▶ _YOUR TASK_: Go through the records below and return each line that has "cheese" in it.

▶ _RECORD EXCERPTS_:
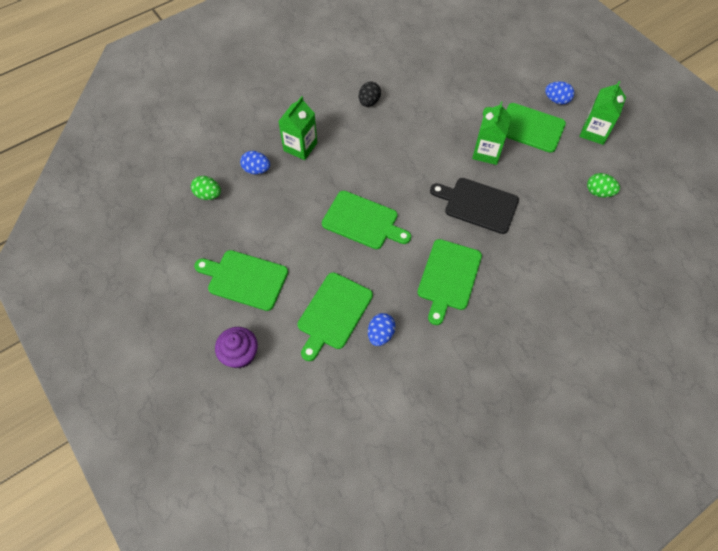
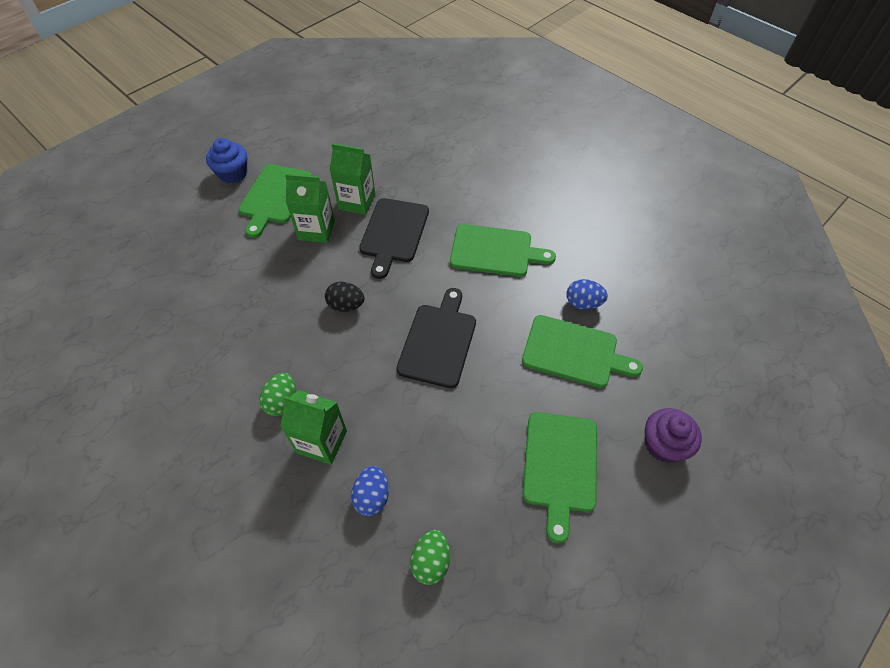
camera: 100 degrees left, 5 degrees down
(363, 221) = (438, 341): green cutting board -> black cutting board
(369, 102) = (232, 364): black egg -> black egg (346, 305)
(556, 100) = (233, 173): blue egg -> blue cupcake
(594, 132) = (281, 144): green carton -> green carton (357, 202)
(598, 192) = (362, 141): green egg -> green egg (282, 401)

---

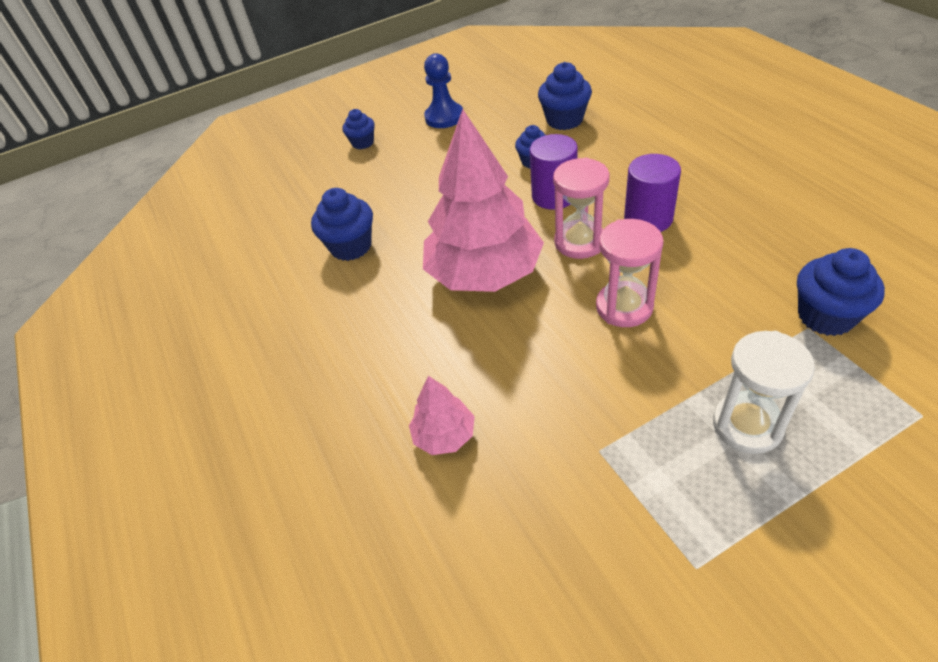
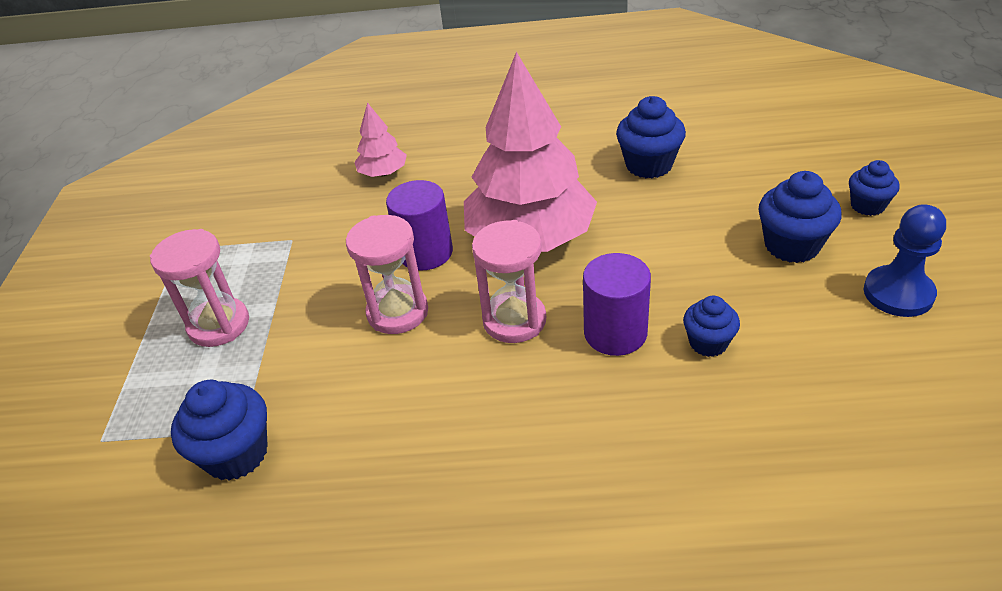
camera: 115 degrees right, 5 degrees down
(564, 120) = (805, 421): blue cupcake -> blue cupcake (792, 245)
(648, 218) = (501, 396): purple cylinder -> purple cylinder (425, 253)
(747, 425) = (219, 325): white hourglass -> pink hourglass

---

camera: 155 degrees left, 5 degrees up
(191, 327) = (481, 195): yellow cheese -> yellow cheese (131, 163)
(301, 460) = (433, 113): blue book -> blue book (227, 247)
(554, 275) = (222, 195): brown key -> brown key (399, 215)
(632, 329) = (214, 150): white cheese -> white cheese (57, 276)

▶ _RESULT OF THE EXERCISE_:
(191, 327) = (481, 195): yellow cheese -> yellow cheese (131, 163)
(632, 329) = (214, 150): white cheese -> white cheese (57, 276)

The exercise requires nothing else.